Aim of the task:
Make an exact copy of the lines from the one holding "RoyalBlueGameDie (no. 1 from left)" through the last line of the material, and output nothing else.

Materials provided:
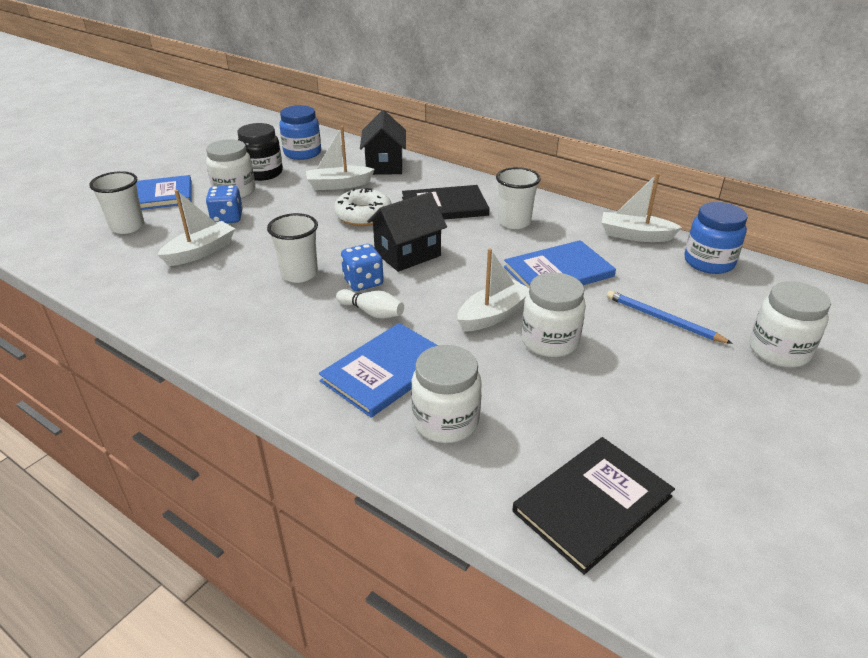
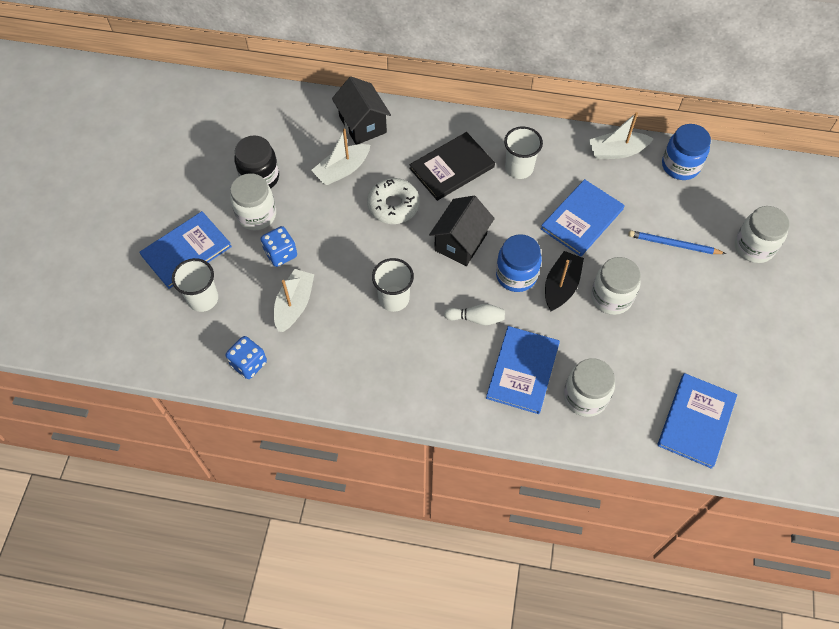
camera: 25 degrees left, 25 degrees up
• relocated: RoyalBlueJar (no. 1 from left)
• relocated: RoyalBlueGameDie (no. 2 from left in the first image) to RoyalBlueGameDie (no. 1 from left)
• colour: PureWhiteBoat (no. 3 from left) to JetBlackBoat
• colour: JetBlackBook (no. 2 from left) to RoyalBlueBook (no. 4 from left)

Answer space:
• relocated: RoyalBlueGameDie (no. 2 from left in the first image) to RoyalBlueGameDie (no. 1 from left)
• colour: PureWhiteBoat (no. 3 from left) to JetBlackBoat
• colour: JetBlackBook (no. 2 from left) to RoyalBlueBook (no. 4 from left)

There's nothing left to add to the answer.